____ RECORD EXCERPTS

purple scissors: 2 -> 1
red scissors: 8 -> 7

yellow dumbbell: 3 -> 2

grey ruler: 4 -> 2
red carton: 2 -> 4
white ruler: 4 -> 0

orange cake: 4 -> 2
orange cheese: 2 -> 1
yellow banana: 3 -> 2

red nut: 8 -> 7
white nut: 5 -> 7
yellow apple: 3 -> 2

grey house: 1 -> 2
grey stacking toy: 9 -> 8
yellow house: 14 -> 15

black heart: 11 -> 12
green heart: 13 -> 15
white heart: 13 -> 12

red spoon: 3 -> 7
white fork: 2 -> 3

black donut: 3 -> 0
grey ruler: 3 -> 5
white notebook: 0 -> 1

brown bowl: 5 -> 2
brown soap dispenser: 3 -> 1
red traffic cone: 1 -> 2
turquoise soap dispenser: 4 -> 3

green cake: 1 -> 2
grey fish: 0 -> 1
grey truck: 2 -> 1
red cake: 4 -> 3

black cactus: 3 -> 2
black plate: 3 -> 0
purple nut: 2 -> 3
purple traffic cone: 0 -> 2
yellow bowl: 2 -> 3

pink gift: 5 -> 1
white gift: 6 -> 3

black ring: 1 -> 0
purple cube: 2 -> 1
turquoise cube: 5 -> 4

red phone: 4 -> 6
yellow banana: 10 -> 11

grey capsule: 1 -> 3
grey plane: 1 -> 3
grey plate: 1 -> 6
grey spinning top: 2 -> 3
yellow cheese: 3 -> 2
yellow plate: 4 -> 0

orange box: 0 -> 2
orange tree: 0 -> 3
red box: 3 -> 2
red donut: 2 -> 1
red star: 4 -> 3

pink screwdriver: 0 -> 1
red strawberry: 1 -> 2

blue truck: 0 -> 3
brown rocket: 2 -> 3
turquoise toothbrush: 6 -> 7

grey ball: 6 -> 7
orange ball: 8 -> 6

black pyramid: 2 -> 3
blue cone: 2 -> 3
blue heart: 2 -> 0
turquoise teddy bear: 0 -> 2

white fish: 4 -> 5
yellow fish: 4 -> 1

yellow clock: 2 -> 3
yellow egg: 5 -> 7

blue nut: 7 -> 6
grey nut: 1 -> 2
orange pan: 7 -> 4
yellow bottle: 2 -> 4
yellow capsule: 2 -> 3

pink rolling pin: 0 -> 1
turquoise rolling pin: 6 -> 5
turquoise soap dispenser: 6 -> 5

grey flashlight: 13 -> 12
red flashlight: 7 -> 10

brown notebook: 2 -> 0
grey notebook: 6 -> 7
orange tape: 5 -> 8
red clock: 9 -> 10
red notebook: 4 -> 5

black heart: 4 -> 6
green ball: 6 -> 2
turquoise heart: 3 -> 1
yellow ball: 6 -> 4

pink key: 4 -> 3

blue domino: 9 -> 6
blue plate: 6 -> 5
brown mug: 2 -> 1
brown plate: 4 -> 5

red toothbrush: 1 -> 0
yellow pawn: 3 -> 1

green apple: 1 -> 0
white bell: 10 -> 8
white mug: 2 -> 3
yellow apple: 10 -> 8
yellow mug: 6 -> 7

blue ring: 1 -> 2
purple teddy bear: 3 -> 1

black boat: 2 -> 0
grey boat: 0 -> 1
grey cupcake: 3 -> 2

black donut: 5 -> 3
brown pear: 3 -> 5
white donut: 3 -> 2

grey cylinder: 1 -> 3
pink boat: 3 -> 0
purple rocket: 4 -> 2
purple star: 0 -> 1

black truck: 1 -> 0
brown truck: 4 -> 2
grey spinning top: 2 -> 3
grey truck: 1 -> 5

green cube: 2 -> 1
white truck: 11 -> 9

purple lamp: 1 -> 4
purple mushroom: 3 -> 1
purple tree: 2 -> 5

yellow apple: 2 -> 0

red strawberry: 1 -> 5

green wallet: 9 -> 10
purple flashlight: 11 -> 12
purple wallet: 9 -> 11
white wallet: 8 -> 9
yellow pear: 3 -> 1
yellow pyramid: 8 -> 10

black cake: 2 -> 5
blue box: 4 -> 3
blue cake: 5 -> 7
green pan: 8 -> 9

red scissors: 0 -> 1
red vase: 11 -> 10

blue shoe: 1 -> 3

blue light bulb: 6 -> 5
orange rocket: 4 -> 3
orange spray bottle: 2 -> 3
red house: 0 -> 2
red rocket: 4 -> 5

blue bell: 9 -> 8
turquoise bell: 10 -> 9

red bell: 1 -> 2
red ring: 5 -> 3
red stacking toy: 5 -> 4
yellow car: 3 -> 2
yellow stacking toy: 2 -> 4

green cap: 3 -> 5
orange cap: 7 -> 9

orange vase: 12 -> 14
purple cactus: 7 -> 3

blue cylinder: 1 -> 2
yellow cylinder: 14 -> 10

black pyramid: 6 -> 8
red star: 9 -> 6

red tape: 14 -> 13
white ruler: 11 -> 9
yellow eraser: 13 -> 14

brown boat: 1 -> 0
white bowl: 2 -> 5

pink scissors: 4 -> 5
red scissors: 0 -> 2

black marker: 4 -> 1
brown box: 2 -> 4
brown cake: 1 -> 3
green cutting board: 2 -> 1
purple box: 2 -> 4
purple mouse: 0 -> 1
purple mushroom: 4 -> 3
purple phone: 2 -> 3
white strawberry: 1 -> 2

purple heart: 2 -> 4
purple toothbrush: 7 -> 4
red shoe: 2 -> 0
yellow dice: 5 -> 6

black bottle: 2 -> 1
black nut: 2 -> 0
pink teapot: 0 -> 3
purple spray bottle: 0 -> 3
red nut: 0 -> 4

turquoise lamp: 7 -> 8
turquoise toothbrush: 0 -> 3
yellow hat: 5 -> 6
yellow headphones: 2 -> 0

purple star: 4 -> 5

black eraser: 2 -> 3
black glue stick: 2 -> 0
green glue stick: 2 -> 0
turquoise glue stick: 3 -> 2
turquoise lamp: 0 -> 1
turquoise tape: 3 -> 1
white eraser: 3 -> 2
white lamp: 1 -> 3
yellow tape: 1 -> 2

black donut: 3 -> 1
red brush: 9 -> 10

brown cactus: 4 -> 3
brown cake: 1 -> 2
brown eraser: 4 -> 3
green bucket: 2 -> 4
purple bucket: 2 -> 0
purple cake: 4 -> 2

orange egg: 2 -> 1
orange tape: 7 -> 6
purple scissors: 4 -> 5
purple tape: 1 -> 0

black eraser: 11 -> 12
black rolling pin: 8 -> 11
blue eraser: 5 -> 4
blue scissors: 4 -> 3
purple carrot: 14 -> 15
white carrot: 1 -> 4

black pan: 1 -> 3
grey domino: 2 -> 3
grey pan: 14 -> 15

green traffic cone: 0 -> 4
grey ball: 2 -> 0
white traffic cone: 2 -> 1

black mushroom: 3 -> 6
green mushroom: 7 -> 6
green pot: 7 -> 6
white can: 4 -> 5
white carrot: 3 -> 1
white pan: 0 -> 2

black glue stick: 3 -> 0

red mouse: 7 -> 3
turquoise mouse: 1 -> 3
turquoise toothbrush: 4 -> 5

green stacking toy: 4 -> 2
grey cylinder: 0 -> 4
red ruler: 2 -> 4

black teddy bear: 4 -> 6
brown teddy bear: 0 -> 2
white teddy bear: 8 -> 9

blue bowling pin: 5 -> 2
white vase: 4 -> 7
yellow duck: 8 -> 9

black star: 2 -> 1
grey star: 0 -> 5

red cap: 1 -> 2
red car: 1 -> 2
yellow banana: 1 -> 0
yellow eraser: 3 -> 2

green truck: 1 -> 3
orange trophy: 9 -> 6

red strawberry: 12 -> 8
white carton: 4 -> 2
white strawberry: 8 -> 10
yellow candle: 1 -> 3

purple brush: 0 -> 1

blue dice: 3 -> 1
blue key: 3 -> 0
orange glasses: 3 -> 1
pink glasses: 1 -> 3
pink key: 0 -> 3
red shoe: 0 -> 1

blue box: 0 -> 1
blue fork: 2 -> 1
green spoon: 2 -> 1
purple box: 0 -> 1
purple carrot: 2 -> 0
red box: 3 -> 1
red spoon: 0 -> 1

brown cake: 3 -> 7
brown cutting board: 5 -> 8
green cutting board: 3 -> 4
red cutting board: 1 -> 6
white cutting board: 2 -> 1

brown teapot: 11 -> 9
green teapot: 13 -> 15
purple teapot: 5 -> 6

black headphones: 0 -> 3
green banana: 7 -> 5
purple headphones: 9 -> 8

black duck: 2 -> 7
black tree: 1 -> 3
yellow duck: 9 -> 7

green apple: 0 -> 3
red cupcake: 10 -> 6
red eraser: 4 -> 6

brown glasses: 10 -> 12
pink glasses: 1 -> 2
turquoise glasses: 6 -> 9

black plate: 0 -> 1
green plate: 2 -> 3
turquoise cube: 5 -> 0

________

- _TASK INSTRUCTIONS_: Return, word for word, the lines of the data above from the line with "black nut: 2 -> 0" through the line with "green banana: 7 -> 5", inclusive.

- _REPLY TO THE EXERCISE_:
black nut: 2 -> 0
pink teapot: 0 -> 3
purple spray bottle: 0 -> 3
red nut: 0 -> 4

turquoise lamp: 7 -> 8
turquoise toothbrush: 0 -> 3
yellow hat: 5 -> 6
yellow headphones: 2 -> 0

purple star: 4 -> 5

black eraser: 2 -> 3
black glue stick: 2 -> 0
green glue stick: 2 -> 0
turquoise glue stick: 3 -> 2
turquoise lamp: 0 -> 1
turquoise tape: 3 -> 1
white eraser: 3 -> 2
white lamp: 1 -> 3
yellow tape: 1 -> 2

black donut: 3 -> 1
red brush: 9 -> 10

brown cactus: 4 -> 3
brown cake: 1 -> 2
brown eraser: 4 -> 3
green bucket: 2 -> 4
purple bucket: 2 -> 0
purple cake: 4 -> 2

orange egg: 2 -> 1
orange tape: 7 -> 6
purple scissors: 4 -> 5
purple tape: 1 -> 0

black eraser: 11 -> 12
black rolling pin: 8 -> 11
blue eraser: 5 -> 4
blue scissors: 4 -> 3
purple carrot: 14 -> 15
white carrot: 1 -> 4

black pan: 1 -> 3
grey domino: 2 -> 3
grey pan: 14 -> 15

green traffic cone: 0 -> 4
grey ball: 2 -> 0
white traffic cone: 2 -> 1

black mushroom: 3 -> 6
green mushroom: 7 -> 6
green pot: 7 -> 6
white can: 4 -> 5
white carrot: 3 -> 1
white pan: 0 -> 2

black glue stick: 3 -> 0

red mouse: 7 -> 3
turquoise mouse: 1 -> 3
turquoise toothbrush: 4 -> 5

green stacking toy: 4 -> 2
grey cylinder: 0 -> 4
red ruler: 2 -> 4

black teddy bear: 4 -> 6
brown teddy bear: 0 -> 2
white teddy bear: 8 -> 9

blue bowling pin: 5 -> 2
white vase: 4 -> 7
yellow duck: 8 -> 9

black star: 2 -> 1
grey star: 0 -> 5

red cap: 1 -> 2
red car: 1 -> 2
yellow banana: 1 -> 0
yellow eraser: 3 -> 2

green truck: 1 -> 3
orange trophy: 9 -> 6

red strawberry: 12 -> 8
white carton: 4 -> 2
white strawberry: 8 -> 10
yellow candle: 1 -> 3

purple brush: 0 -> 1

blue dice: 3 -> 1
blue key: 3 -> 0
orange glasses: 3 -> 1
pink glasses: 1 -> 3
pink key: 0 -> 3
red shoe: 0 -> 1

blue box: 0 -> 1
blue fork: 2 -> 1
green spoon: 2 -> 1
purple box: 0 -> 1
purple carrot: 2 -> 0
red box: 3 -> 1
red spoon: 0 -> 1

brown cake: 3 -> 7
brown cutting board: 5 -> 8
green cutting board: 3 -> 4
red cutting board: 1 -> 6
white cutting board: 2 -> 1

brown teapot: 11 -> 9
green teapot: 13 -> 15
purple teapot: 5 -> 6

black headphones: 0 -> 3
green banana: 7 -> 5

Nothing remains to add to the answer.